* [Extracted data]:
* * * *

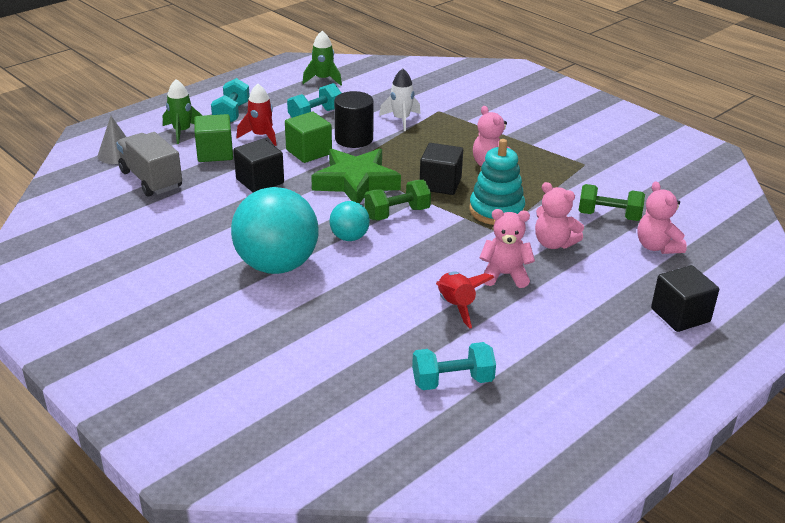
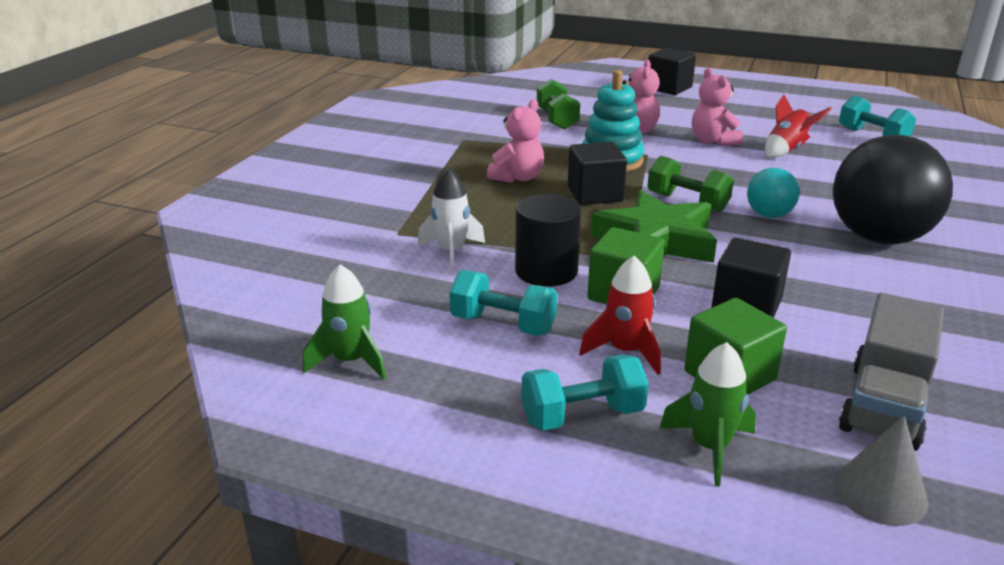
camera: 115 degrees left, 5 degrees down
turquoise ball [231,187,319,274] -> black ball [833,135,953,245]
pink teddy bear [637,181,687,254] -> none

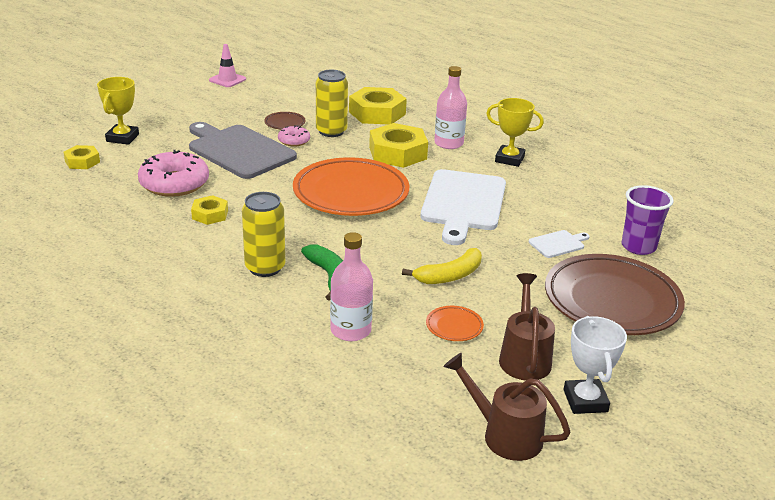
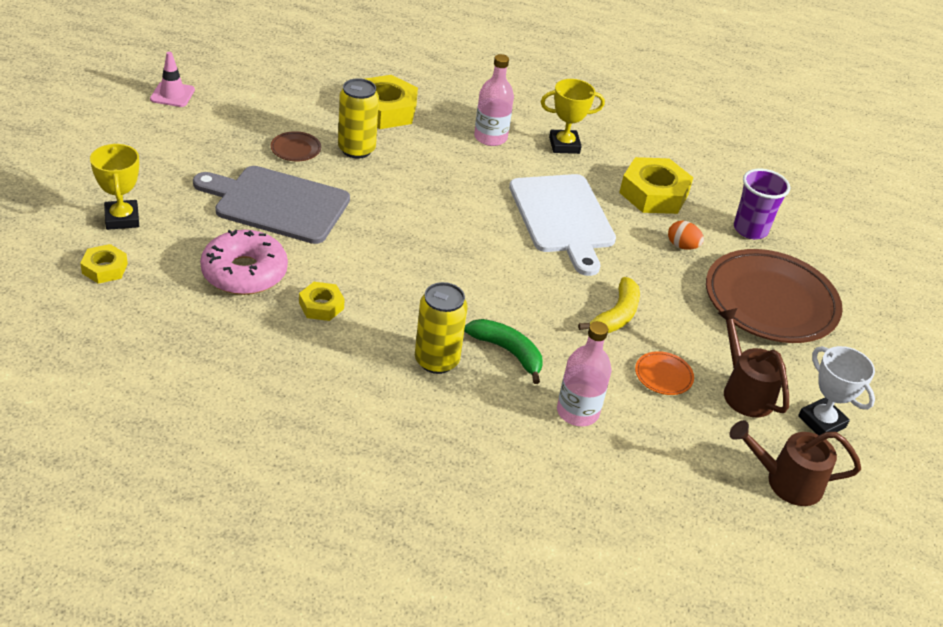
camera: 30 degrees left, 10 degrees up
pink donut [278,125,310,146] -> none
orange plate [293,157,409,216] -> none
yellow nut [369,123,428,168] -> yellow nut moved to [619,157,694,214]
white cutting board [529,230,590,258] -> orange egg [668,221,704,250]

* * * *

* [What to produce]: From the line containing "pink donut [278,125,310,146] -> none" down to the end of the listing above, return each line exactly as it appears and nothing more.

* [Written answer]:
pink donut [278,125,310,146] -> none
orange plate [293,157,409,216] -> none
yellow nut [369,123,428,168] -> yellow nut moved to [619,157,694,214]
white cutting board [529,230,590,258] -> orange egg [668,221,704,250]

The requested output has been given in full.